→ Given information
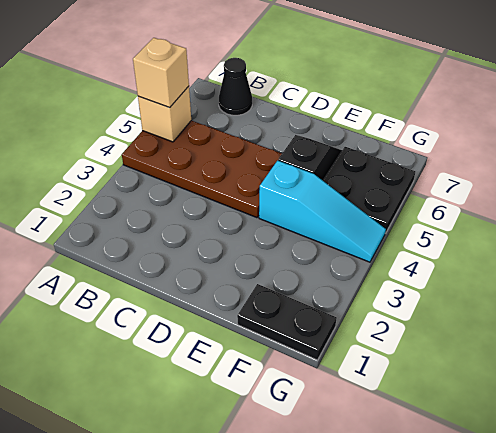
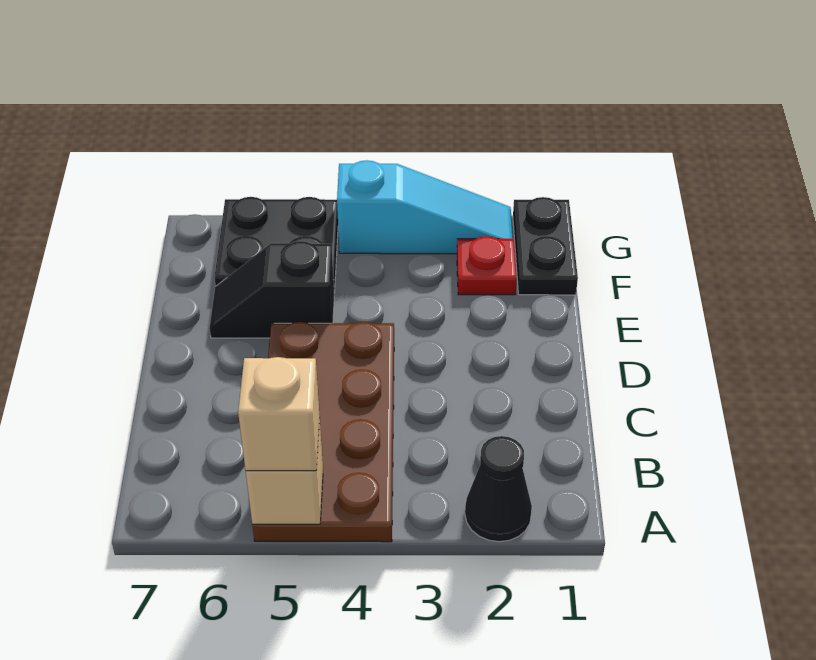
black cone B7 level 1 -> black cone A2 level 1
cyan slope E4:G4 level 1 top E -> cyan slope G2:G4 level 1 top 4
none -> red plate F2 level 1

→ What you need to do
Print the listing again exactly as it appears, except for the pictures, which stay out.

→ Written solution
black cone B7 level 1 -> black cone A2 level 1
cyan slope E4:G4 level 1 top E -> cyan slope G2:G4 level 1 top 4
none -> red plate F2 level 1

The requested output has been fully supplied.